RECORD SET Start Marker

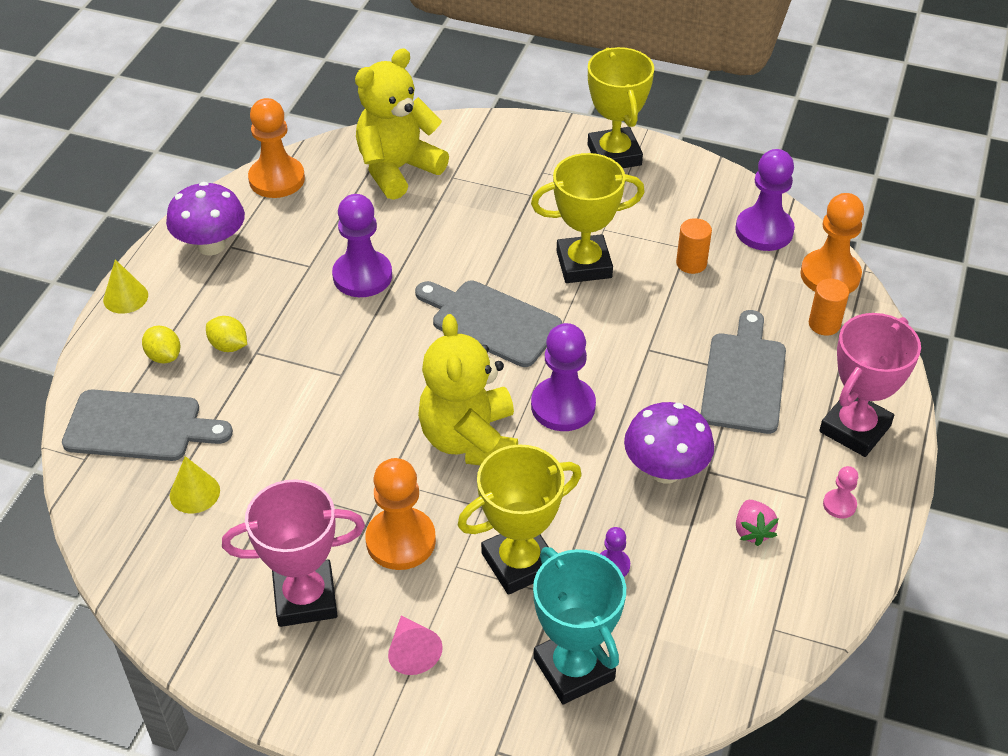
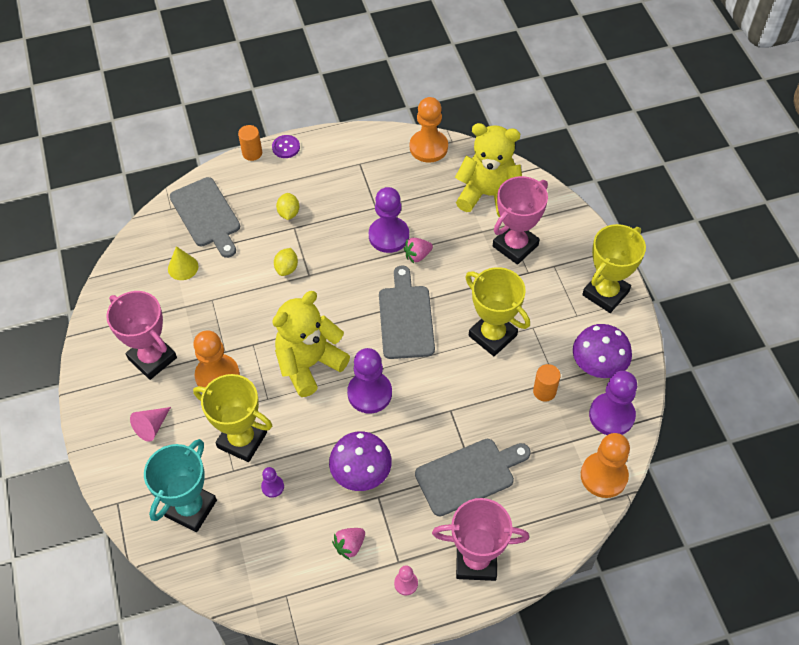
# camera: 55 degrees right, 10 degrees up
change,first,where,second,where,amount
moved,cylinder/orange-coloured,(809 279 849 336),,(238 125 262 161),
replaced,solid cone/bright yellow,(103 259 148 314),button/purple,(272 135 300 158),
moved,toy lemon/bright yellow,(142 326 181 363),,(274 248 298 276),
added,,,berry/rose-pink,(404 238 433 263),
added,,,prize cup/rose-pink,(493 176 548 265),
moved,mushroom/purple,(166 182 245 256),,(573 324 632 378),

RECORD SET End Marker
RECORD SET Start Marker

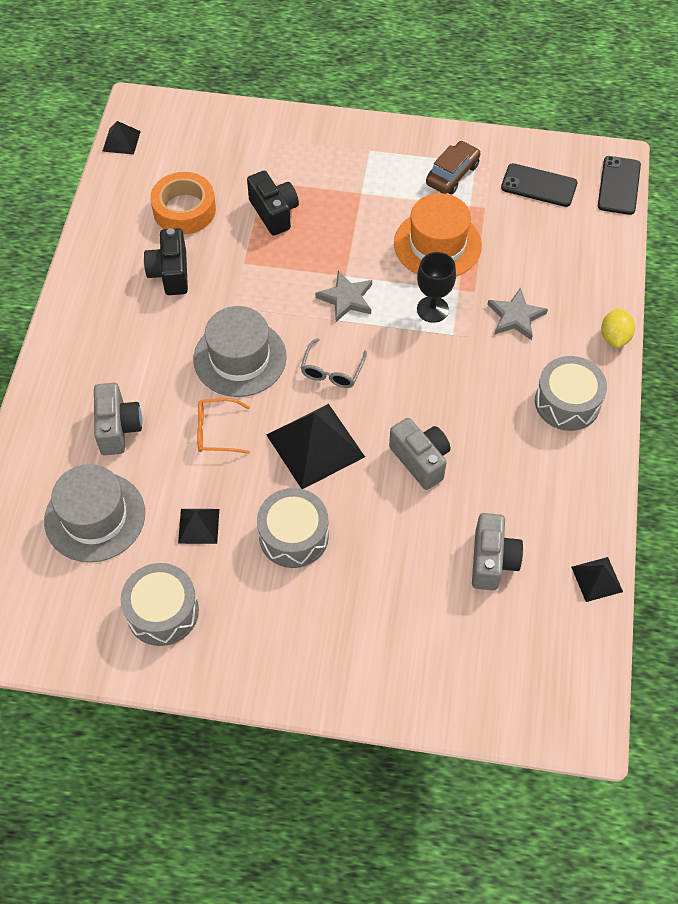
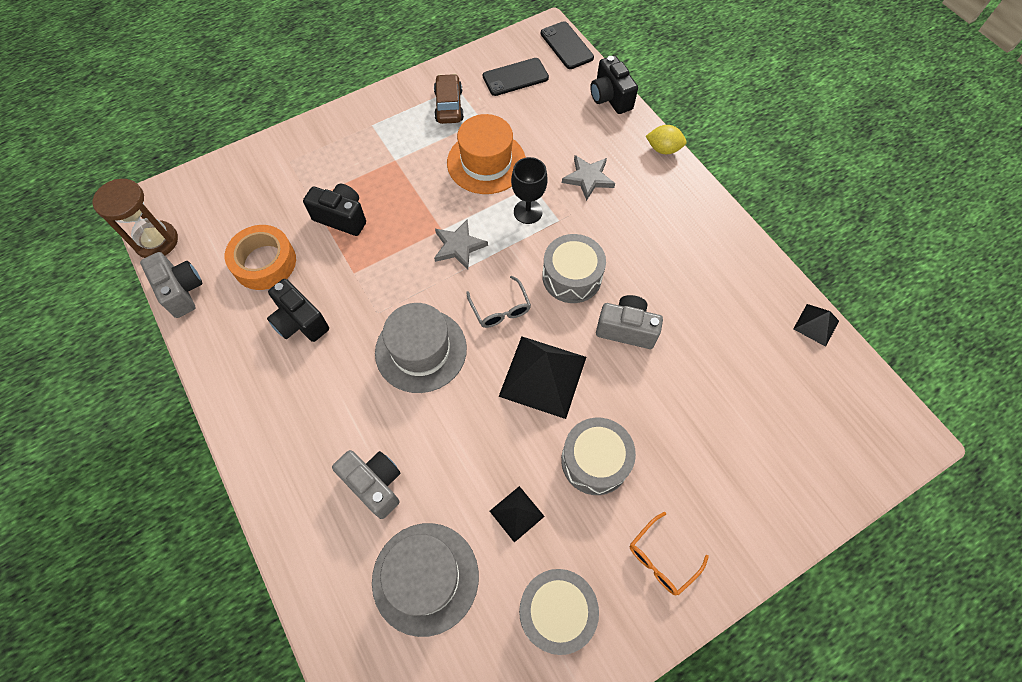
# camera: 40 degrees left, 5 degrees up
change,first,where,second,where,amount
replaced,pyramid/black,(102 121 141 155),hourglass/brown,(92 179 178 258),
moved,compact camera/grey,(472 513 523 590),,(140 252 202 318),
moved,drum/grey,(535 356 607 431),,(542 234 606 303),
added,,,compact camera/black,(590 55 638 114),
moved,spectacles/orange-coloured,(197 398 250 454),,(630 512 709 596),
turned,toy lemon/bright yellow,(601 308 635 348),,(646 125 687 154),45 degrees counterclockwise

RECORD SET End Marker

DIRECTIONS: Of the lines above, extract only those from the line with "# camera: 55 degrees right, 10 degrees up" to the line with "moved,mushroom/purple,(166 182 245", both included, exactly as written.

THE ANSWER:
# camera: 55 degrees right, 10 degrees up
change,first,where,second,where,amount
moved,cylinder/orange-coloured,(809 279 849 336),,(238 125 262 161),
replaced,solid cone/bright yellow,(103 259 148 314),button/purple,(272 135 300 158),
moved,toy lemon/bright yellow,(142 326 181 363),,(274 248 298 276),
added,,,berry/rose-pink,(404 238 433 263),
added,,,prize cup/rose-pink,(493 176 548 265),
moved,mushroom/purple,(166 182 245 256),,(573 324 632 378),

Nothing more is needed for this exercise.